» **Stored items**

BEGIN

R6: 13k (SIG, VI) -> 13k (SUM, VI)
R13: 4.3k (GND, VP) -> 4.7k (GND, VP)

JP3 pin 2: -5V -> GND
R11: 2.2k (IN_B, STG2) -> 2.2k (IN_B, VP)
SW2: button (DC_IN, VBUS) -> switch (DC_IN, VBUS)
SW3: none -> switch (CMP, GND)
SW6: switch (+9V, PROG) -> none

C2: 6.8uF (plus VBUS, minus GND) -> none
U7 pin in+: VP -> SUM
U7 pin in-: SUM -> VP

END

» **Work instructions**
The data above should be output exactly, with each line intact.

» **Exercise result**
R6: 13k (SIG, VI) -> 13k (SUM, VI)
R13: 4.3k (GND, VP) -> 4.7k (GND, VP)

JP3 pin 2: -5V -> GND
R11: 2.2k (IN_B, STG2) -> 2.2k (IN_B, VP)
SW2: button (DC_IN, VBUS) -> switch (DC_IN, VBUS)
SW3: none -> switch (CMP, GND)
SW6: switch (+9V, PROG) -> none

C2: 6.8uF (plus VBUS, minus GND) -> none
U7 pin in+: VP -> SUM
U7 pin in-: SUM -> VP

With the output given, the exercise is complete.